About this exercise:
Find the line containing "D14: zener 4.7V (A n16, K GND) -> none" in the material below, then please transcribe it and each line after it exactly, without the pictures.

Data supplied:
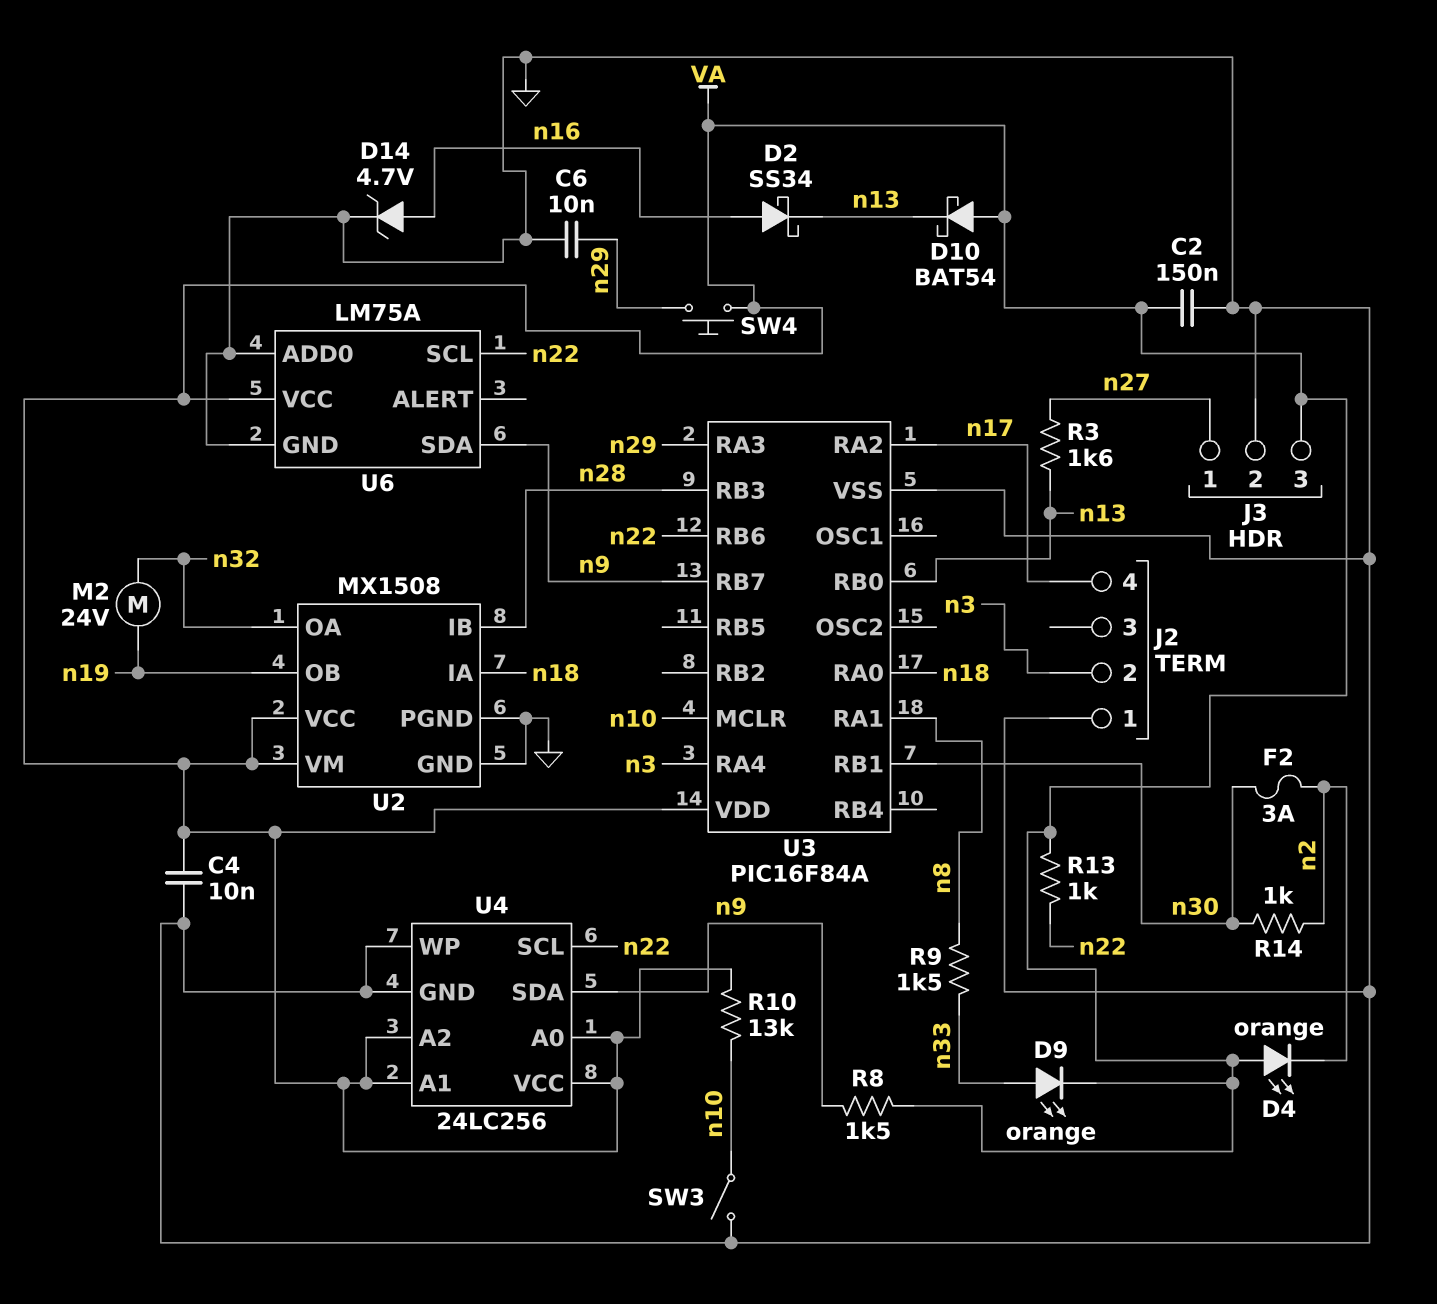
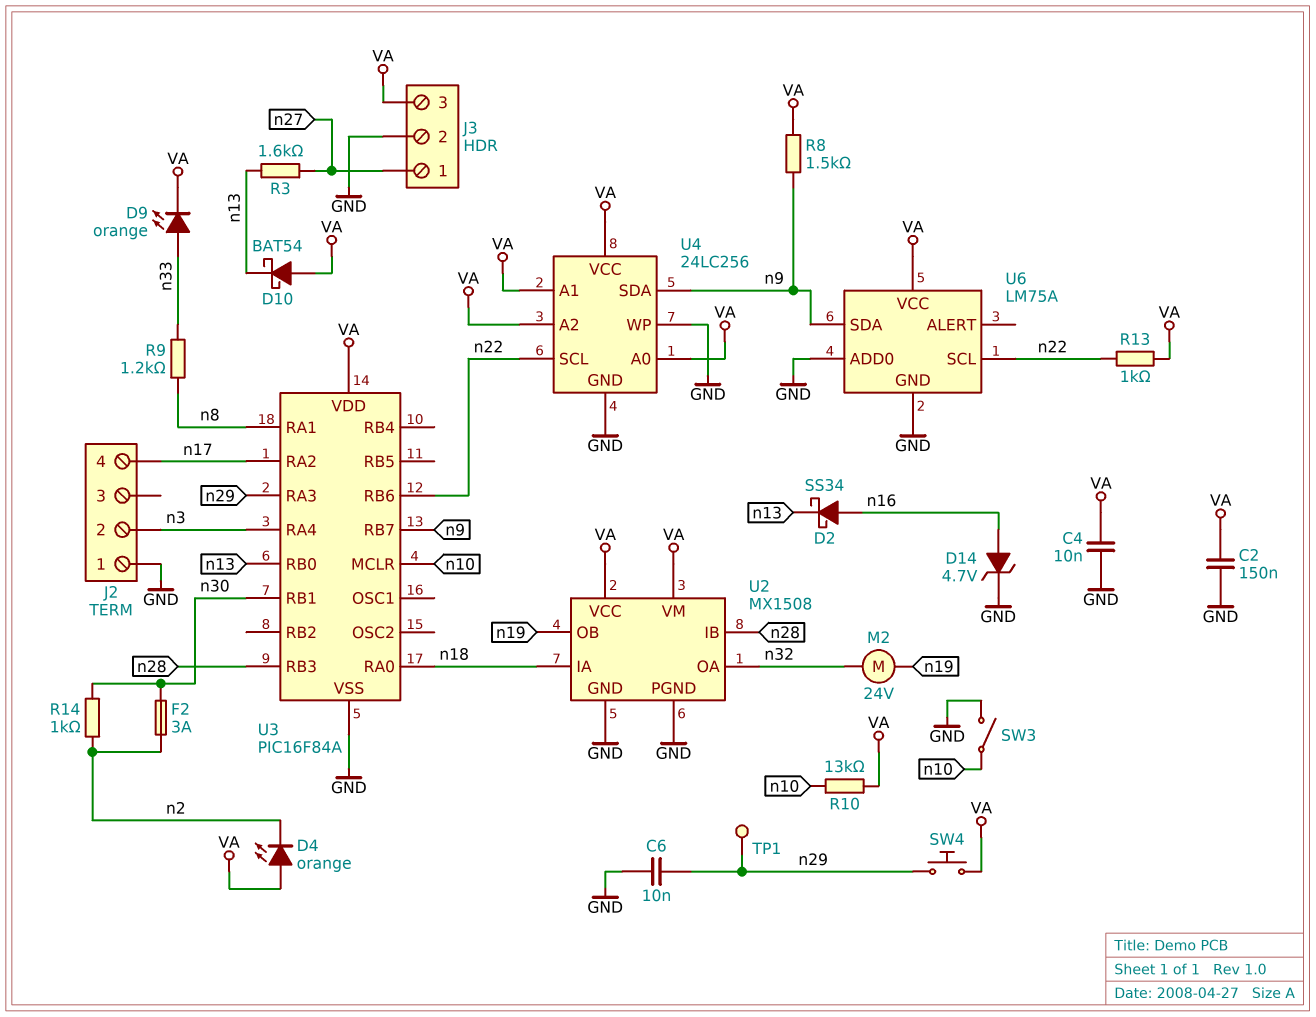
R9: 1.5k (n8, n33) -> 1.2k (n8, n33)
TP1: none -> test point (n29)

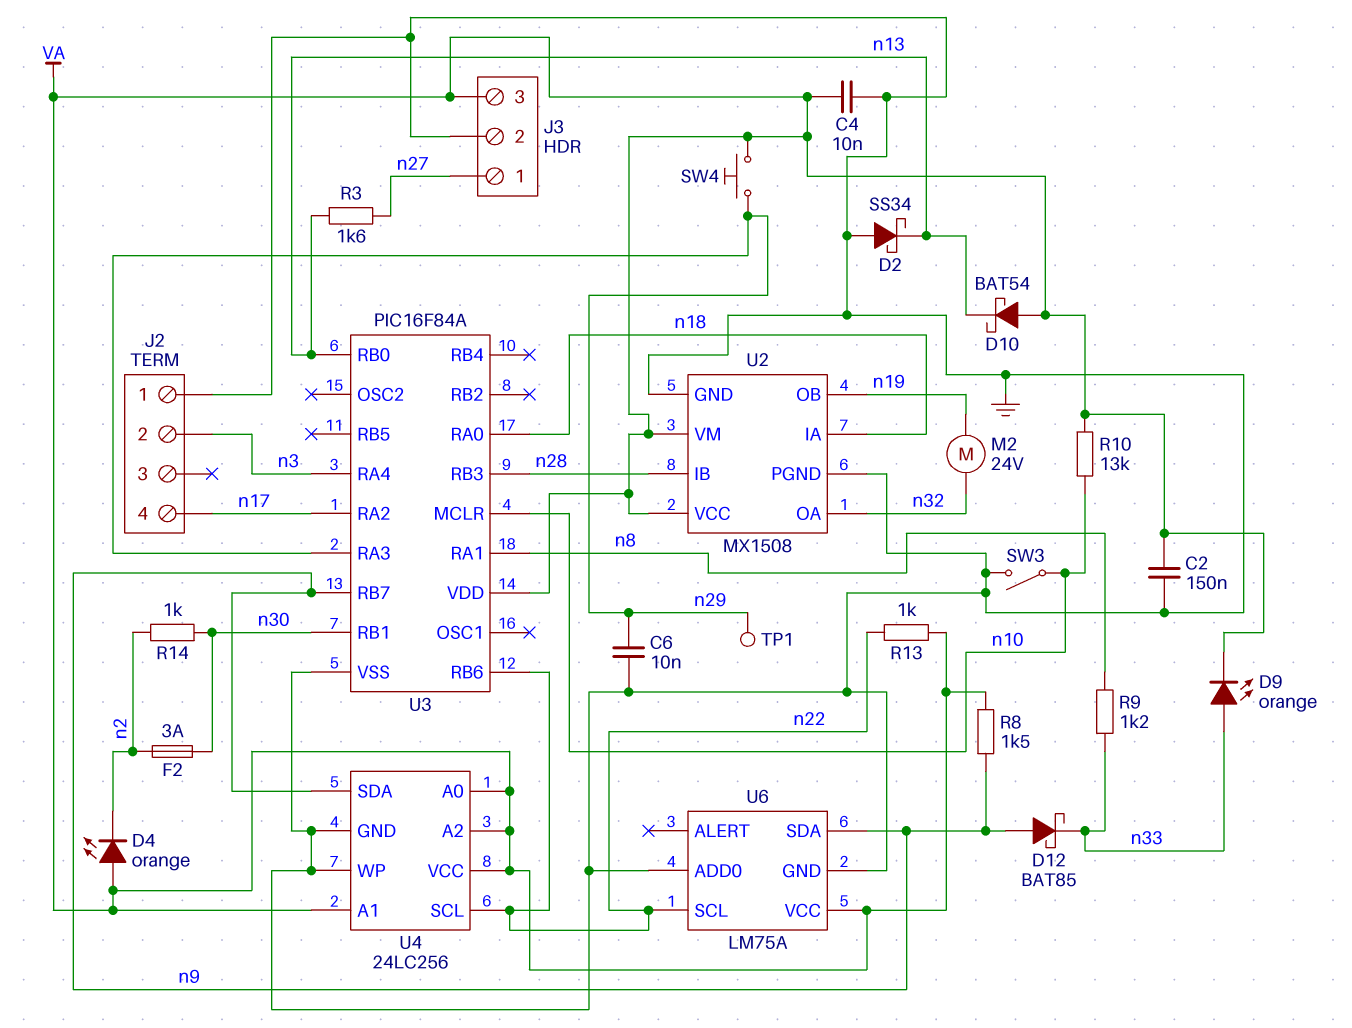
D2: schottky SS34 (A n16, K n13) -> schottky SS34 (A GND, K n13)
D12: none -> schottky BAT85 (A n9, K n33)
D14: zener 4.7V (A n16, K GND) -> none

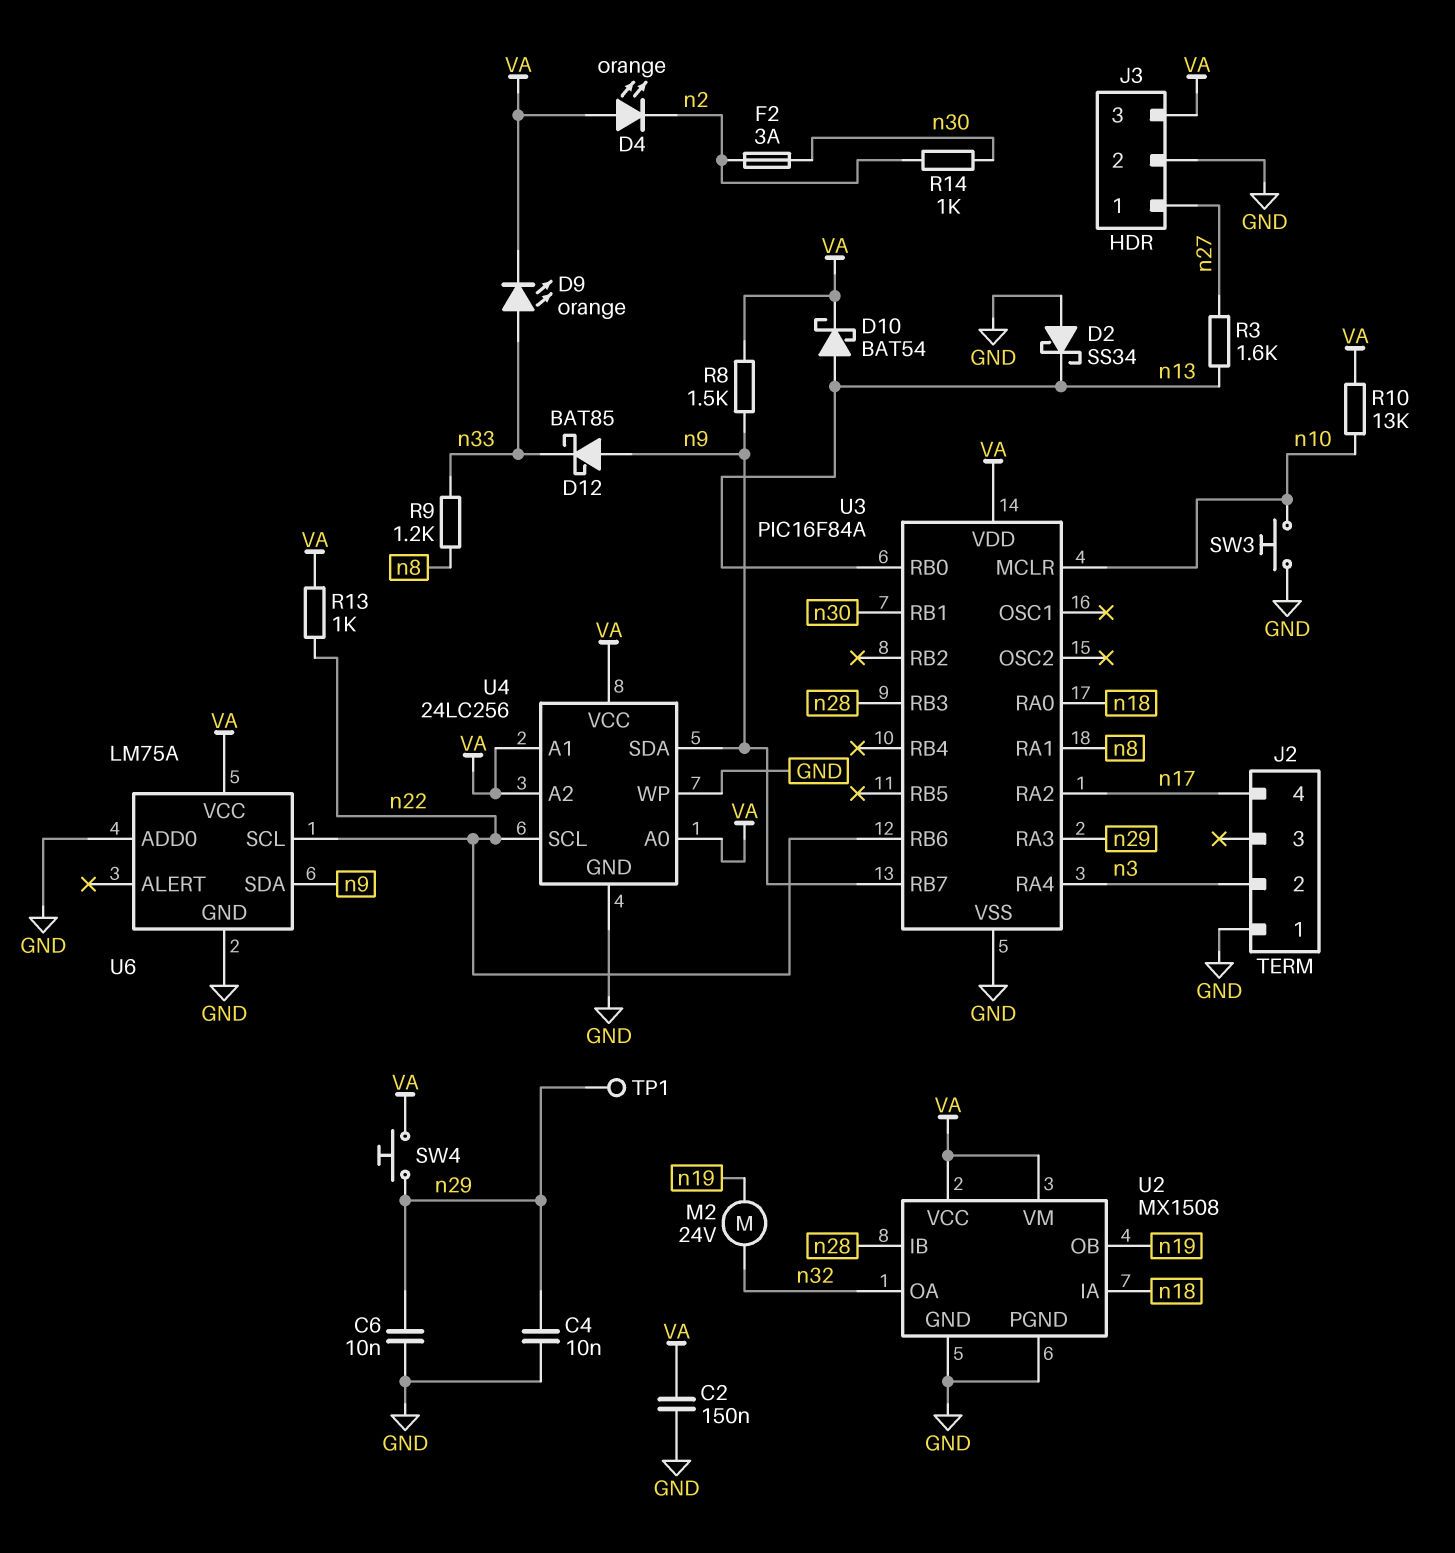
C4: 10nF (GND, VA) -> 10nF (GND, n29)
D10: schottky BAT54 (A VA, K n13) -> schottky BAT54 (A n13, K VA)
SW3: switch (GND, n10) -> button (GND, n10)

Completed task:
D14: zener 4.7V (A n16, K GND) -> none

C4: 10nF (GND, VA) -> 10nF (GND, n29)
D10: schottky BAT54 (A VA, K n13) -> schottky BAT54 (A n13, K VA)
SW3: switch (GND, n10) -> button (GND, n10)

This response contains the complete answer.